(Change detection outputs)
[Start of Attachment]

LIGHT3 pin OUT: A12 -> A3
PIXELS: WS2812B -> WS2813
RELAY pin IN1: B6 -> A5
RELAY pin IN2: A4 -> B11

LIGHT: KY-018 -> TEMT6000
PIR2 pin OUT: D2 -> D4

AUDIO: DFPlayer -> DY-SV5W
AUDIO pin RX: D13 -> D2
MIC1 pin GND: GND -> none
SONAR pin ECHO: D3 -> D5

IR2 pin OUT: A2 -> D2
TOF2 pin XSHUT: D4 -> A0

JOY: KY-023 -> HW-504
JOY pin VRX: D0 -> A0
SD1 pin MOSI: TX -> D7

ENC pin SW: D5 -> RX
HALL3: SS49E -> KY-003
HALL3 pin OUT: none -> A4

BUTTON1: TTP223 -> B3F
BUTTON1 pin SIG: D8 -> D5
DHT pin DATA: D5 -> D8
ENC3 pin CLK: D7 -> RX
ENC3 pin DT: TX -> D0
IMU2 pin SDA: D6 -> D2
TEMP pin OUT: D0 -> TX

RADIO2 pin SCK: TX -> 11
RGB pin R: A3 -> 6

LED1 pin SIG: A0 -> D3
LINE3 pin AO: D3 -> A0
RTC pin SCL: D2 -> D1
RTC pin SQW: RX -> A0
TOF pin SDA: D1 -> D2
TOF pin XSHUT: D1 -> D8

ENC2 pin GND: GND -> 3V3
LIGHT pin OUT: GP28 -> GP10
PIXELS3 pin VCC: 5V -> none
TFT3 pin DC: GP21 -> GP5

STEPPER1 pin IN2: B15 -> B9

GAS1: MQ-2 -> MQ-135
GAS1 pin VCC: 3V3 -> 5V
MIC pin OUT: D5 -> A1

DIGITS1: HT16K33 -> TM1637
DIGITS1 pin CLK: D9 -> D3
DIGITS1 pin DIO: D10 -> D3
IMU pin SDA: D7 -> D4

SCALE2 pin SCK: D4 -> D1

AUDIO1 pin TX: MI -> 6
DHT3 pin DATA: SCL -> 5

[End of Attachment]

#### Assignment:
Restate the data word for word, leaving nothing out.

#### Result below:
LIGHT3 pin OUT: A12 -> A3
PIXELS: WS2812B -> WS2813
RELAY pin IN1: B6 -> A5
RELAY pin IN2: A4 -> B11

LIGHT: KY-018 -> TEMT6000
PIR2 pin OUT: D2 -> D4

AUDIO: DFPlayer -> DY-SV5W
AUDIO pin RX: D13 -> D2
MIC1 pin GND: GND -> none
SONAR pin ECHO: D3 -> D5

IR2 pin OUT: A2 -> D2
TOF2 pin XSHUT: D4 -> A0

JOY: KY-023 -> HW-504
JOY pin VRX: D0 -> A0
SD1 pin MOSI: TX -> D7

ENC pin SW: D5 -> RX
HALL3: SS49E -> KY-003
HALL3 pin OUT: none -> A4

BUTTON1: TTP223 -> B3F
BUTTON1 pin SIG: D8 -> D5
DHT pin DATA: D5 -> D8
ENC3 pin CLK: D7 -> RX
ENC3 pin DT: TX -> D0
IMU2 pin SDA: D6 -> D2
TEMP pin OUT: D0 -> TX

RADIO2 pin SCK: TX -> 11
RGB pin R: A3 -> 6

LED1 pin SIG: A0 -> D3
LINE3 pin AO: D3 -> A0
RTC pin SCL: D2 -> D1
RTC pin SQW: RX -> A0
TOF pin SDA: D1 -> D2
TOF pin XSHUT: D1 -> D8

ENC2 pin GND: GND -> 3V3
LIGHT pin OUT: GP28 -> GP10
PIXELS3 pin VCC: 5V -> none
TFT3 pin DC: GP21 -> GP5

STEPPER1 pin IN2: B15 -> B9

GAS1: MQ-2 -> MQ-135
GAS1 pin VCC: 3V3 -> 5V
MIC pin OUT: D5 -> A1

DIGITS1: HT16K33 -> TM1637
DIGITS1 pin CLK: D9 -> D3
DIGITS1 pin DIO: D10 -> D3
IMU pin SDA: D7 -> D4

SCALE2 pin SCK: D4 -> D1

AUDIO1 pin TX: MI -> 6
DHT3 pin DATA: SCL -> 5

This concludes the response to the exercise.